*What is required:* Could you render every line of the records below as a JSON list of strings, one string per line, leaving out blank lines?

## start Supplied information

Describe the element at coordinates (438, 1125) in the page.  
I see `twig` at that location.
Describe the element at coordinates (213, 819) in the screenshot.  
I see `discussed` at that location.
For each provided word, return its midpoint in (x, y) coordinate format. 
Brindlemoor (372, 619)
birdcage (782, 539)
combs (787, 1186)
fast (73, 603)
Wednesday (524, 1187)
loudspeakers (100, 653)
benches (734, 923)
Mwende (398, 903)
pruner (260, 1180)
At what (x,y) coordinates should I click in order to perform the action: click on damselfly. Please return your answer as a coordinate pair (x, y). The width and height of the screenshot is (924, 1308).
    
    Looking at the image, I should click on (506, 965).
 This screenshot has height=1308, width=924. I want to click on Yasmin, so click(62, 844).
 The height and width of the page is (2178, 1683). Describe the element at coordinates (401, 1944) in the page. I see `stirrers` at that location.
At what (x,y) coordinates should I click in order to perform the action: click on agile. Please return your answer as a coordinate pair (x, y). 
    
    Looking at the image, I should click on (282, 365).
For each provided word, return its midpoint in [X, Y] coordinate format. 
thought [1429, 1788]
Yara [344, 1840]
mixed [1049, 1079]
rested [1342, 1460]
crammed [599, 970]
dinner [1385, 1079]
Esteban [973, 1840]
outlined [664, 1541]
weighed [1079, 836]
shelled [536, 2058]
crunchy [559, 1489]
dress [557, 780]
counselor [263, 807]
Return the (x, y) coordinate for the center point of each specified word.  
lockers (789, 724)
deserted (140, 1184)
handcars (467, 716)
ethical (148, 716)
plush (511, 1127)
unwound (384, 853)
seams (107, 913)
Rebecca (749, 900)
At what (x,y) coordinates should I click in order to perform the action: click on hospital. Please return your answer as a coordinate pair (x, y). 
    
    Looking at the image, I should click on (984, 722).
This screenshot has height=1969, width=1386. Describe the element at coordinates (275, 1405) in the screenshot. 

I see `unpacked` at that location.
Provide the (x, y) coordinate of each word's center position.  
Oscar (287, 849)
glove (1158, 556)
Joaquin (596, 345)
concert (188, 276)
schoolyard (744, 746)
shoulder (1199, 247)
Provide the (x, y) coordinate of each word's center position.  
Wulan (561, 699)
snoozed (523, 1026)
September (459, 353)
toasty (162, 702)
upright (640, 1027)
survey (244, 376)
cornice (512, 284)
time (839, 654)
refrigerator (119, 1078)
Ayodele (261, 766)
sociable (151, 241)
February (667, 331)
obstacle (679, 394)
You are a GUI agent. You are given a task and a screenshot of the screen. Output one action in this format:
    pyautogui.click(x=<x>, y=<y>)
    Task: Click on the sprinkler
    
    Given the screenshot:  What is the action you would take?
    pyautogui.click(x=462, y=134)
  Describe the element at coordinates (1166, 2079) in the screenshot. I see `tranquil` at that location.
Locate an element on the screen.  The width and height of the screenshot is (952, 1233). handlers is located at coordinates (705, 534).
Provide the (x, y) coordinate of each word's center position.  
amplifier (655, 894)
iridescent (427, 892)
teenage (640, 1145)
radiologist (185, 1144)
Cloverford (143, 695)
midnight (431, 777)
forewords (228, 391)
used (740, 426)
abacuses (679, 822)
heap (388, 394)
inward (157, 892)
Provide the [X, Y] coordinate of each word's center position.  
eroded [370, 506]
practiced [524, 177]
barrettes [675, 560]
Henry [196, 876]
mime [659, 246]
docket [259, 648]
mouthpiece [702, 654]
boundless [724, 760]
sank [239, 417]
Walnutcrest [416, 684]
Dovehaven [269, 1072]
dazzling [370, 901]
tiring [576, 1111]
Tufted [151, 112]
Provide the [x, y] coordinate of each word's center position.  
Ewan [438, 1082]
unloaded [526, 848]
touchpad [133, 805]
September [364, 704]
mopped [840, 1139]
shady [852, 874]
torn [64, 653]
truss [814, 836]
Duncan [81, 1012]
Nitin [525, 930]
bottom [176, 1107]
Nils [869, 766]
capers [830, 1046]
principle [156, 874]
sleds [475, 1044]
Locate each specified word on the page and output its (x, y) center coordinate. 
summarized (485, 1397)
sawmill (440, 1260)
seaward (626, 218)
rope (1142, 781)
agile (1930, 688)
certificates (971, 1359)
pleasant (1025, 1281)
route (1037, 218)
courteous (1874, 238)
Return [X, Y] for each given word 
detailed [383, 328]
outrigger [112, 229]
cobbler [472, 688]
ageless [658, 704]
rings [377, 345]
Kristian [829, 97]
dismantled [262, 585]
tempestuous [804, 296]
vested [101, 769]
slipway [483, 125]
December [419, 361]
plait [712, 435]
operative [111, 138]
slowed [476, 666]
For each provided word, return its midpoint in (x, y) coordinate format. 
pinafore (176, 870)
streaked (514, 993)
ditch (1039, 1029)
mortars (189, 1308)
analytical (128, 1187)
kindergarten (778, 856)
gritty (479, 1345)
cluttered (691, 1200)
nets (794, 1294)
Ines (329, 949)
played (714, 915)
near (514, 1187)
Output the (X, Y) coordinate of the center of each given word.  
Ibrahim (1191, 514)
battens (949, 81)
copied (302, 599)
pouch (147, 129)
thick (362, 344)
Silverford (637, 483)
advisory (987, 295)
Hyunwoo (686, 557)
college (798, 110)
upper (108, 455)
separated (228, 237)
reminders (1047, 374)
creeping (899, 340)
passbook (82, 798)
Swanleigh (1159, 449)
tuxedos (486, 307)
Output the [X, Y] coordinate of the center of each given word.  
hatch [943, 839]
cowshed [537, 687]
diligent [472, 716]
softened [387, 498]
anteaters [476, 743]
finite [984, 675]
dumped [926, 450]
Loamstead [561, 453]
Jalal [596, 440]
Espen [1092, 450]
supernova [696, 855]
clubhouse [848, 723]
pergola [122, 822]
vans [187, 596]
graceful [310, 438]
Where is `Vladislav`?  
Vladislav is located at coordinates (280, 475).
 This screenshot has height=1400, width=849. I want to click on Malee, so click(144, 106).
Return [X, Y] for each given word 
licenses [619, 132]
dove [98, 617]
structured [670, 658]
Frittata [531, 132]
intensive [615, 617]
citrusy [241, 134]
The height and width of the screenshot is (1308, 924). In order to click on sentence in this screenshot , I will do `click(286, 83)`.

## end Supplied information

*Complete response:*
[
  "Describe the element at coordinates (438, 1125) in the page.  ",
  "I see `twig` at that location.",
  "Describe the element at coordinates (213, 819) in the screenshot.  ",
  "I see `discussed` at that location.",
  "For each provided word, return its midpoint in (x, y) coordinate format. ",
  "Brindlemoor (372, 619)",
  "birdcage (782, 539)",
  "combs (787, 1186)",
  "fast (73, 603)",
  "Wednesday (524, 1187)",
  "loudspeakers (100, 653)",
  "benches (734, 923)",
  "Mwende (398, 903)",
  "pruner (260, 1180)",
  "At what (x,y) coordinates should I click in order to perform the action: click on damselfly. Please return your answer as a coordinate pair (x, y). The width and height of the screenshot is (924, 1308).",
  "    Looking at the image, I should click on (506, 965).",
  " This screenshot has height=1308, width=924. I want to click on Yasmin, so click(62, 844).",
  " The height and width of the page is (2178, 1683). Describe the element at coordinates (401, 1944) in the page. I see `stirrers` at that location.",
  "At what (x,y) coordinates should I click in order to perform the action: click on agile. Please return your answer as a coordinate pair (x, y). ",
  "    Looking at the image, I should click on (282, 365).",
  "For each provided word, return its midpoint in [X, Y] coordinate format. ",
  "thought [1429, 1788]",
  "Yara [344, 1840]",
  "mixed [1049, 1079]",
  "rested [1342, 1460]",
  "crammed [599, 970]",
  "dinner [1385, 1079]",
  "Esteban [973, 1840]",
  "outlined [664, 1541]",
  "weighed [1079, 836]",
  "shelled [536, 2058]",
  "crunchy [559, 1489]",
  "dress [557, 780]",
  "counselor [263, 807]",
  "Return the (x, y) coordinate for the center point of each specified word.  ",
  "lockers (789, 724)",
  "deserted (140, 1184)",
  "handcars (467, 716)",
  "ethical (148, 716)",
  "plush (511, 1127)",
  "unwound (384, 853)",
  "seams (107, 913)",
  "Rebecca (749, 900)",
  "At what (x,y) coordinates should I click in order to perform the action: click on hospital. Please return your answer as a coordinate pair (x, y). ",
  "    Looking at the image, I should click on (984, 722).",
  "This screenshot has height=1969, width=1386. Describe the element at coordinates (275, 1405) in the screenshot. ",
  "I see `unpacked` at that location.",
  "Provide the (x, y) coordinate of each word's center position.  ",
  "Oscar (287, 849)",
  "glove (1158, 556)",
  "Joaquin (596, 345)",
  "concert (188, 276)",
  "schoolyard (744, 746)",
  "shoulder (1199, 247)",
  "Provide the (x, y) coordinate of each word's center position.  ",
  "Wulan (561, 699)",
  "snoozed (523, 1026)",
  "September (459, 353)",
  "toasty (162, 702)",
  "upright (640, 1027)",
  "survey (244, 376)",
  "cornice (512, 284)",
  "time (839, 654)",
  "refrigerator (119, 1078)",
  "Ayodele (261, 766)",
  "sociable (151, 241)",
  "February (667, 331)",
  "obstacle (679, 394)",
  "You are a GUI agent. You are given a task and a screenshot of the screen. Output one action in this format:",
  "    pyautogui.click(x=<x>, y=<y>)",
  "    Task: Click on the sprinkler",
  "    Given the screenshot:  What is the action you would take?",
  "    pyautogui.click(x=462, y=134)",
  "  Describe the element at coordinates (1166, 2079) in the screenshot. I see `tranquil` at that location.",
  "Locate an element on the screen.  The width and height of the screenshot is (952, 1233). handlers is located at coordinates (705, 534).",
  "Provide the (x, y) coordinate of each word's center position.  ",
  "amplifier (655, 894)",
  "iridescent (427, 892)",
  "teenage (640, 1145)",
  "radiologist (185, 1144)",
  "Cloverford (143, 695)",
  "midnight (431, 777)",
  "forewords (228, 391)",
  "used (740, 426)",
  "abacuses (679, 822)",
  "heap (388, 394)",
  "inward (157, 892)",
  "Provide the [X, Y] coordinate of each word's center position.  ",
  "eroded [370, 506]",
  "practiced [524, 177]",
  "barrettes [675, 560]",
  "Henry [196, 876]",
  "mime [659, 246]",
  "docket [259, 648]",
  "mouthpiece [702, 654]",
  "boundless [724, 760]",
  "sank [239, 417]",
  "Walnutcrest [416, 684]",
  "Dovehaven [269, 1072]",
  "dazzling [370, 901]",
  "tiring [576, 1111]",
  "Tufted [151, 112]",
  "Provide the [x, y] coordinate of each word's center position.  ",
  "Ewan [438, 1082]",
  "unloaded [526, 848]",
  "touchpad [133, 805]",
  "September [364, 704]",
  "mopped [840, 1139]",
  "shady [852, 874]",
  "torn [64, 653]",
  "truss [814, 836]",
  "Duncan [81, 1012]",
  "Nitin [525, 930]",
  "bottom [176, 1107]",
  "Nils [869, 766]",
  "capers [830, 1046]",
  "principle [156, 874]",
  "sleds [475, 1044]",
  "Locate each specified word on the page and output its (x, y) center coordinate. ",
  "summarized (485, 1397)",
  "sawmill (440, 1260)",
  "seaward (626, 218)",
  "rope (1142, 781)",
  "agile (1930, 688)",
  "certificates (971, 1359)",
  "pleasant (1025, 1281)",
  "route (1037, 218)",
  "courteous (1874, 238)",
  "Return [X, Y] for each given word ",
  "detailed [383, 328]",
  "outrigger [112, 229]",
  "cobbler [472, 688]",
  "ageless [658, 704]",
  "rings [377, 345]",
  "Kristian [829, 97]",
  "dismantled [262, 585]",
  "tempestuous [804, 296]",
  "vested [101, 769]",
  "slipway [483, 125]",
  "December [419, 361]",
  "plait [712, 435]",
  "operative [111, 138]",
  "slowed [476, 666]",
  "For each provided word, return its midpoint in (x, y) coordinate format. ",
  "pinafore (176, 870)",
  "streaked (514, 993)",
  "ditch (1039, 1029)",
  "mortars (189, 1308)",
  "analytical (128, 1187)",
  "kindergarten (778, 856)",
  "gritty (479, 1345)",
  "cluttered (691, 1200)",
  "nets (794, 1294)",
  "Ines (329, 949)",
  "played (714, 915)",
  "near (514, 1187)",
  "Output the (X, Y) coordinate of the center of each given word.  ",
  "Ibrahim (1191, 514)",
  "battens (949, 81)",
  "copied (302, 599)",
  "pouch (147, 129)",
  "thick (362, 344)",
  "Silverford (637, 483)",
  "advisory (987, 295)",
  "Hyunwoo (686, 557)",
  "college (798, 110)",
  "upper (108, 455)",
  "separated (228, 237)",
  "reminders (1047, 374)",
  "creeping (899, 340)",
  "passbook (82, 798)",
  "Swanleigh (1159, 449)",
  "tuxedos (486, 307)",
  "Output the [X, Y] coordinate of the center of each given word.  ",
  "hatch [943, 839]",
  "cowshed [537, 687]",
  "diligent [472, 716]",
  "softened [387, 498]",
  "anteaters [476, 743]",
  "finite [984, 675]",
  "dumped [926, 450]",
  "Loamstead [561, 453]",
  "Jalal [596, 440]",
  "Espen [1092, 450]",
  "supernova [696, 855]",
  "clubhouse [848, 723]",
  "pergola [122, 822]",
  "vans [187, 596]",
  "graceful [310, 438]",
  "Where is `Vladislav`?  ",
  "Vladislav is located at coordinates (280, 475).",
  " This screenshot has height=1400, width=849. I want to click on Malee, so click(144, 106).",
  "Return [X, Y] for each given word ",
  "licenses [619, 132]",
  "dove [98, 617]",
  "structured [670, 658]",
  "Frittata [531, 132]",
  "intensive [615, 617]",
  "citrusy [241, 134]",
  "The height and width of the screenshot is (1308, 924). In order to click on sentence in this screenshot , I will do `click(286, 83)`."
]